**How to complete this task:** All of the entries below should be printed exactly; the pictures are to be left out.

**Supplied data:**
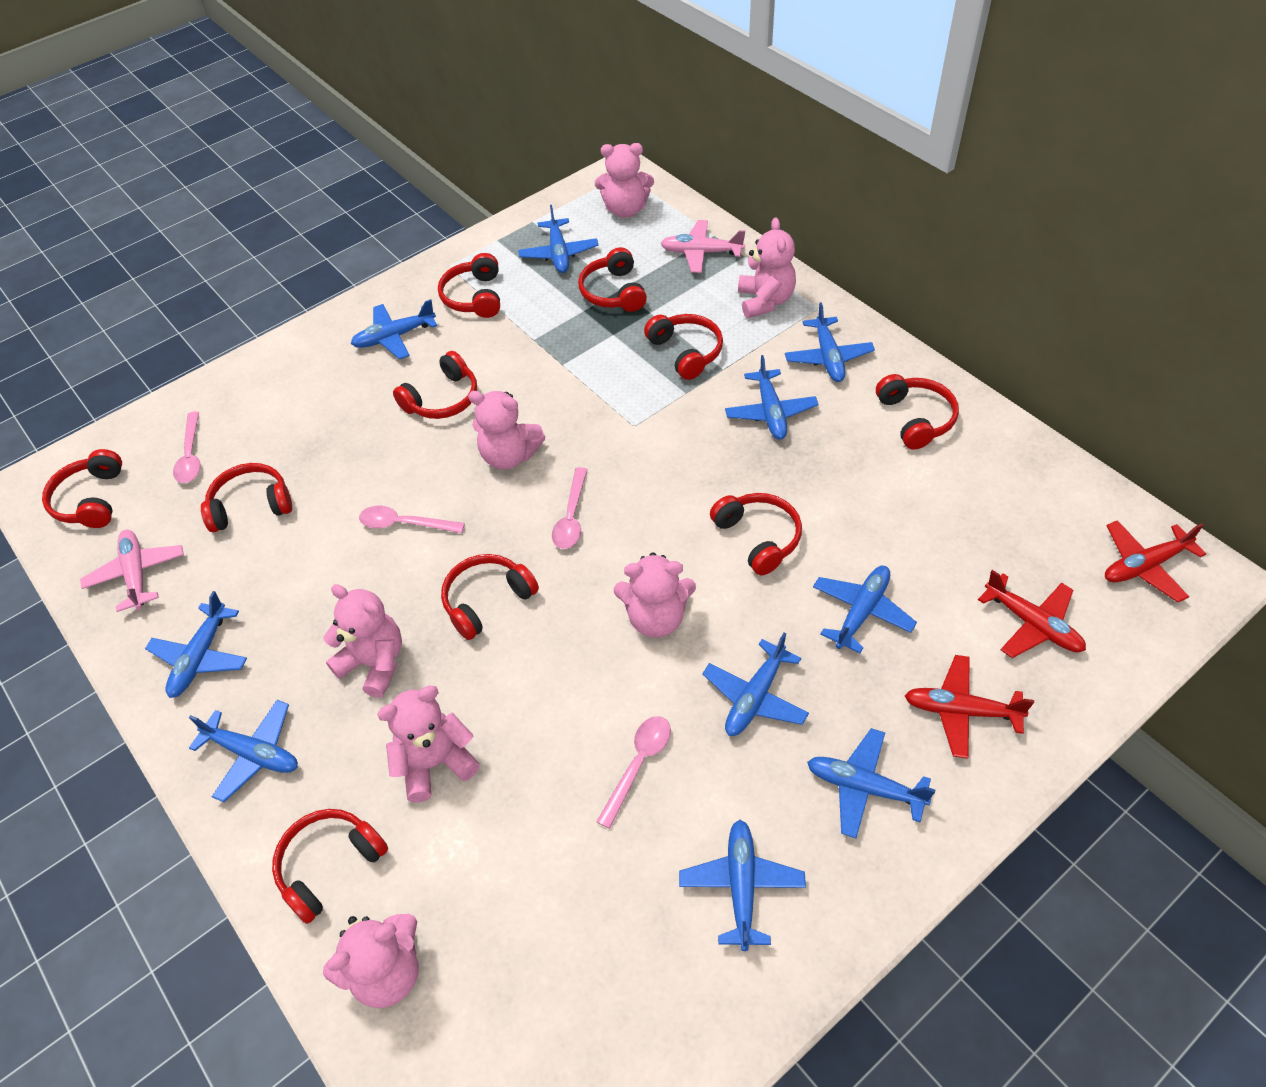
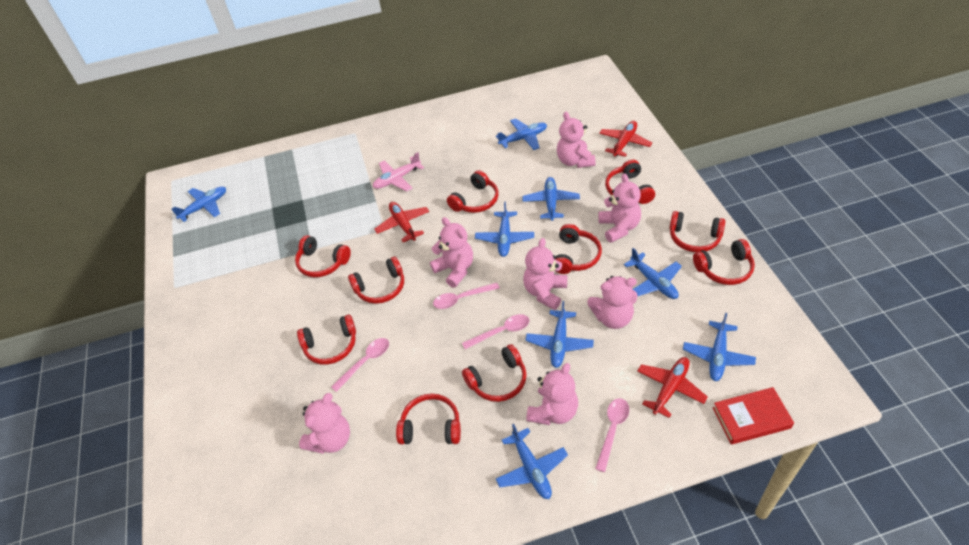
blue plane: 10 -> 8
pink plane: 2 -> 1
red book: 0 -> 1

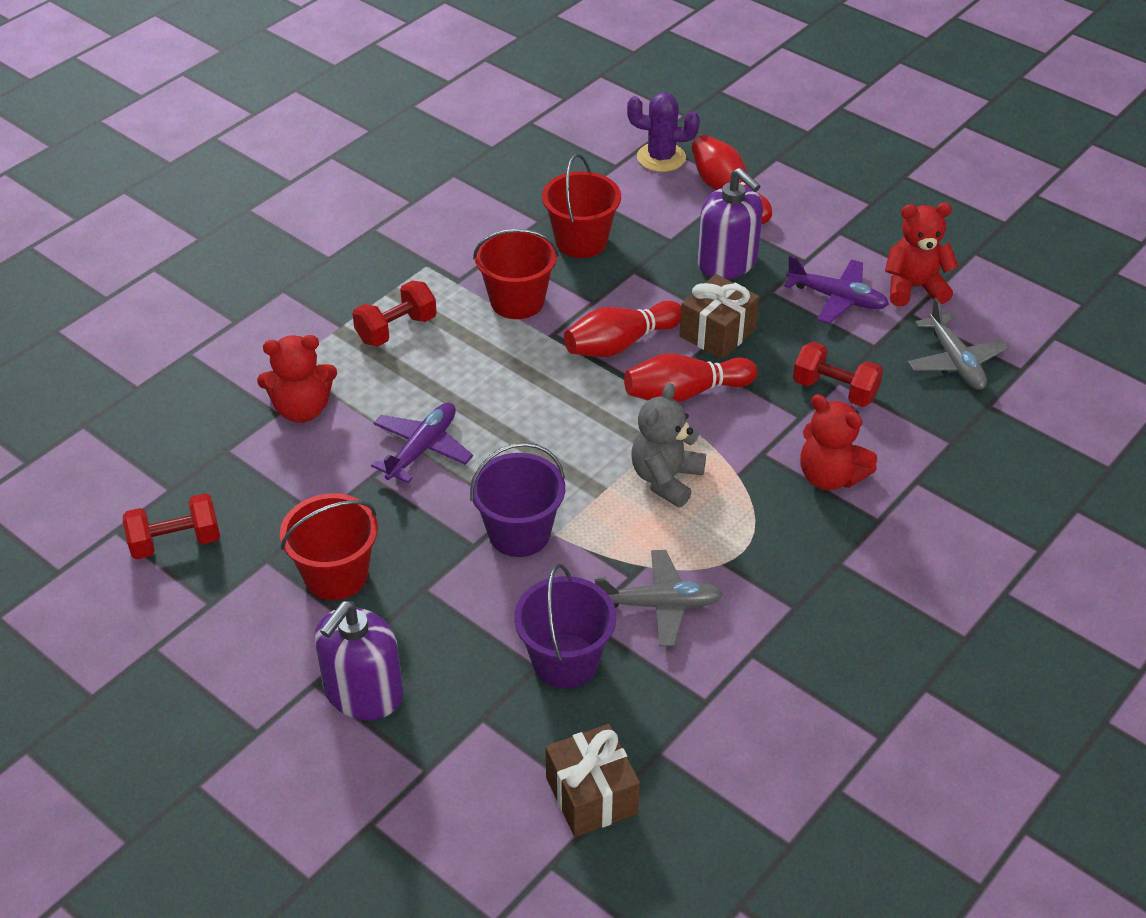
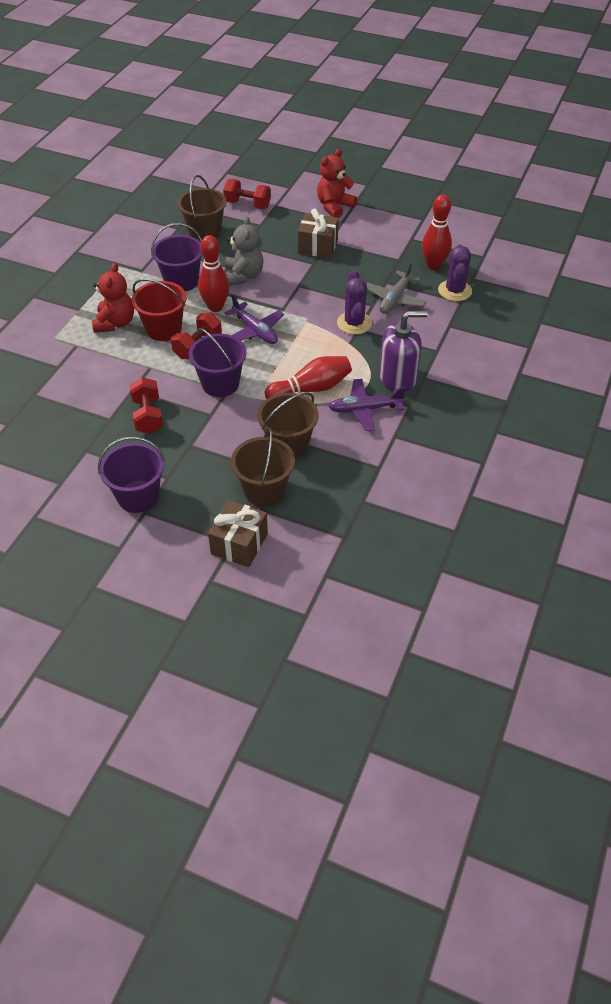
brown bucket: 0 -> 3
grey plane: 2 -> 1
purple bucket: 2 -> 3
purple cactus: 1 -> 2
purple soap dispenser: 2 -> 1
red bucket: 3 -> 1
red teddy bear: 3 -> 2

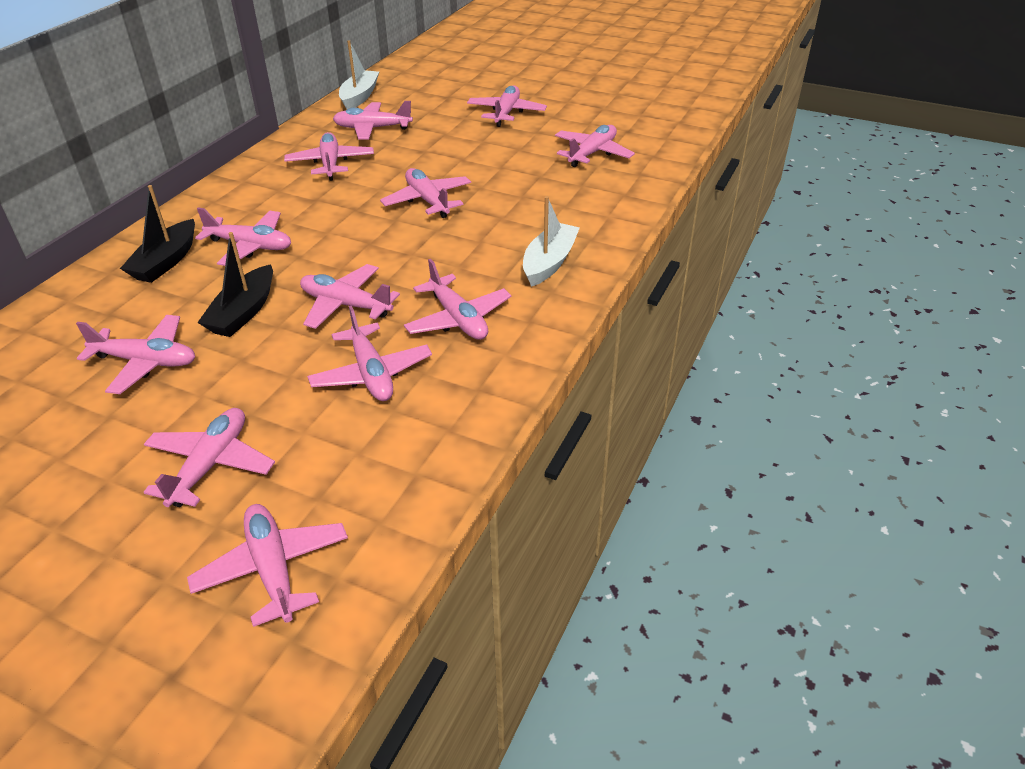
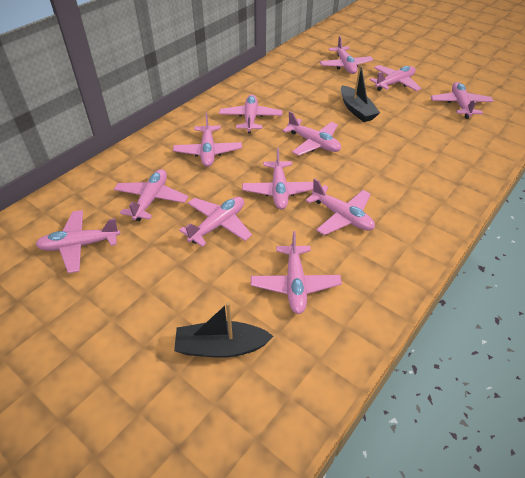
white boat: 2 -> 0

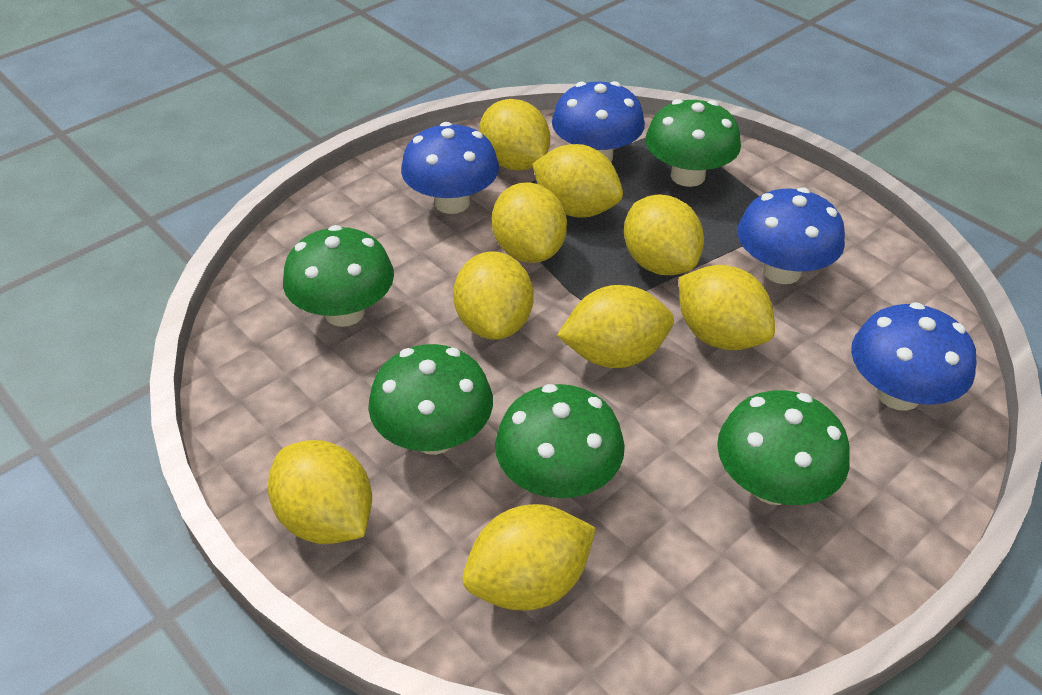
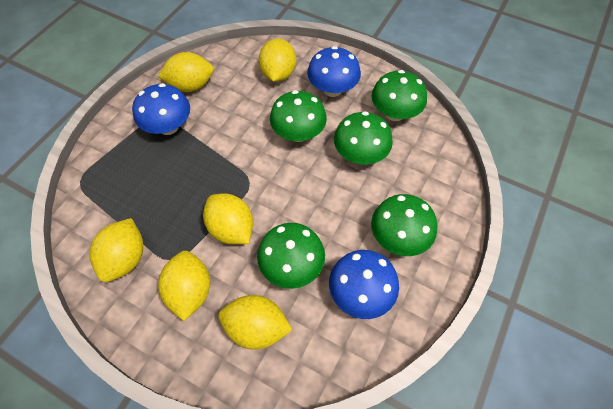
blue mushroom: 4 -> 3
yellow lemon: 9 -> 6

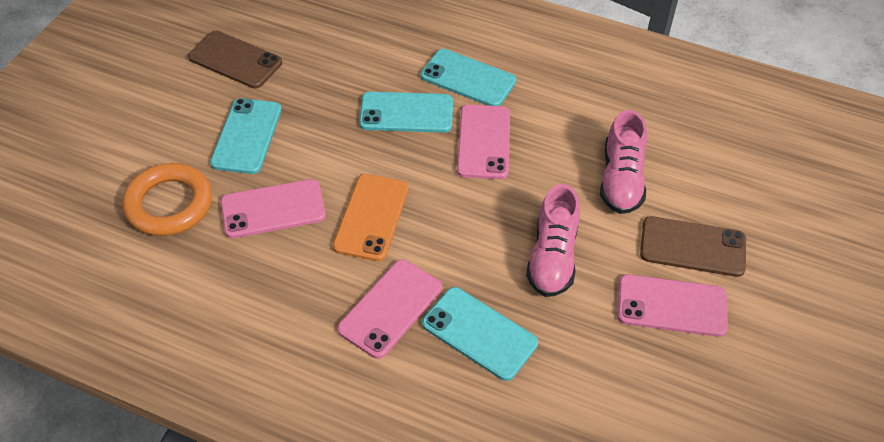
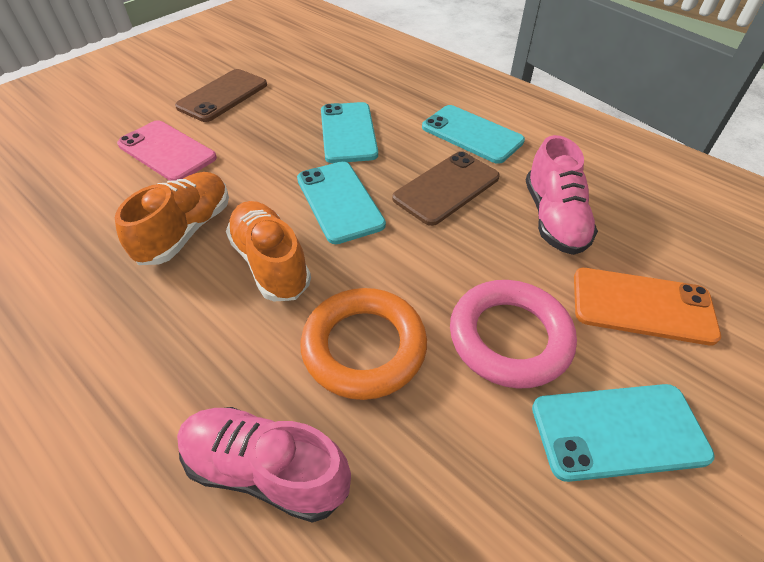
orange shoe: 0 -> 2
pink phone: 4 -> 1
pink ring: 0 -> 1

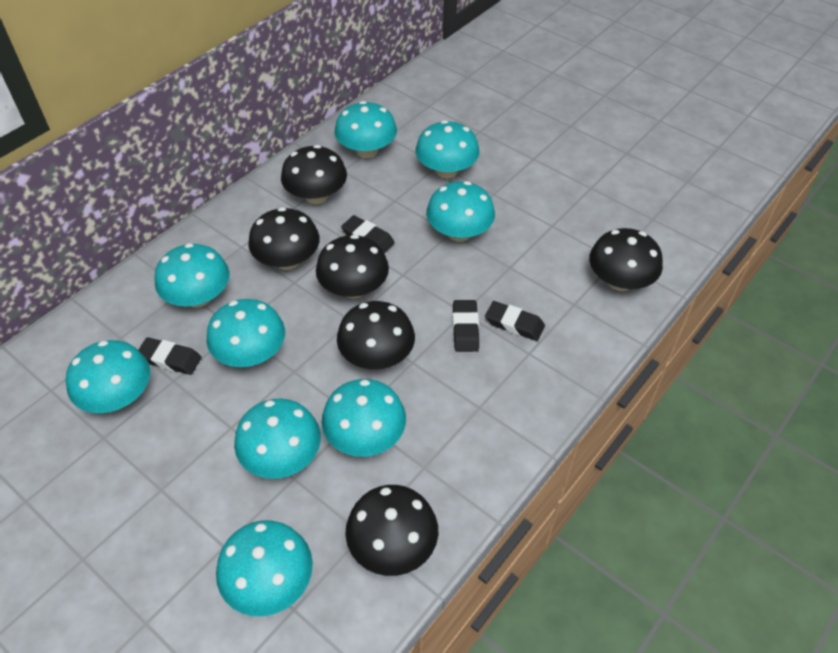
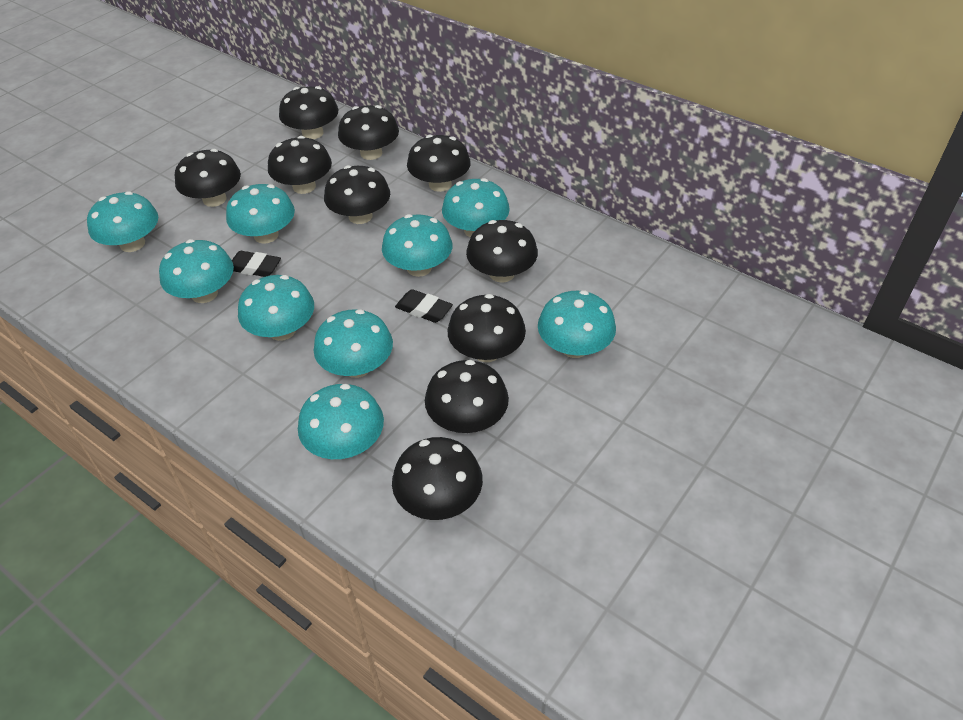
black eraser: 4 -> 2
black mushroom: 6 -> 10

**Answer:**
blue plane: 10 -> 8
pink plane: 2 -> 1
red book: 0 -> 1

brown bucket: 0 -> 3
grey plane: 2 -> 1
purple bucket: 2 -> 3
purple cactus: 1 -> 2
purple soap dispenser: 2 -> 1
red bucket: 3 -> 1
red teddy bear: 3 -> 2

white boat: 2 -> 0

blue mushroom: 4 -> 3
yellow lemon: 9 -> 6

orange shoe: 0 -> 2
pink phone: 4 -> 1
pink ring: 0 -> 1

black eraser: 4 -> 2
black mushroom: 6 -> 10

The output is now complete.